[Collection entries]
=== Section Start ===

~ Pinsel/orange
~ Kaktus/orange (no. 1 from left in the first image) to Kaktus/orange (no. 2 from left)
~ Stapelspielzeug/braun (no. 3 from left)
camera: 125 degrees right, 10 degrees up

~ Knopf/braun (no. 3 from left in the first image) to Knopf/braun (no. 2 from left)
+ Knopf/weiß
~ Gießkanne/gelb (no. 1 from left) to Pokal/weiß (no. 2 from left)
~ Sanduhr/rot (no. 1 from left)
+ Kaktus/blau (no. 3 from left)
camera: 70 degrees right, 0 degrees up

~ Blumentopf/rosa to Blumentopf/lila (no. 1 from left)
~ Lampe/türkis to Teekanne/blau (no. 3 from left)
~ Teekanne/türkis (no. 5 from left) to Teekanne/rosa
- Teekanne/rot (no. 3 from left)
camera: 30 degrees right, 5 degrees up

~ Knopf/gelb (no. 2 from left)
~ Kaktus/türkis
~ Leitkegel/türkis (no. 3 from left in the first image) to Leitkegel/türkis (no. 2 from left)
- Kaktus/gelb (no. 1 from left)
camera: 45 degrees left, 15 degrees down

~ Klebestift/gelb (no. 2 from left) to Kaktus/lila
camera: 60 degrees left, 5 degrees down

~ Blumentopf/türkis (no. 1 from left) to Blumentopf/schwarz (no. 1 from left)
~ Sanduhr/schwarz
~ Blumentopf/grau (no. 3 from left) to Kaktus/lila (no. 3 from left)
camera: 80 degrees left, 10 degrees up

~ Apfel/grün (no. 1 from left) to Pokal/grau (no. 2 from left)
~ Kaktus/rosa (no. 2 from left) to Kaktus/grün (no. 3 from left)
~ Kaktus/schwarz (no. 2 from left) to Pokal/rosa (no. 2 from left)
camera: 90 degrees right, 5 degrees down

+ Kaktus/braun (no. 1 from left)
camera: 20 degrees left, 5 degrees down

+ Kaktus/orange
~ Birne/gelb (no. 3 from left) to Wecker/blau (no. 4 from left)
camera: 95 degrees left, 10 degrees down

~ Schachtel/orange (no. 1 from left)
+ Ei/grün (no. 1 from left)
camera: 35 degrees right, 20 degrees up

=== Section End ===

YOUR GOAL: Between the first line of the entries above and the line with "Stapelspielzeug/braun (no. 3 from left)", both included, copy every line exactly and nothing outside that range.

ANSWER TO THIS EXERCISE:
~ Pinsel/orange
~ Kaktus/orange (no. 1 from left in the first image) to Kaktus/orange (no. 2 from left)
~ Stapelspielzeug/braun (no. 3 from left)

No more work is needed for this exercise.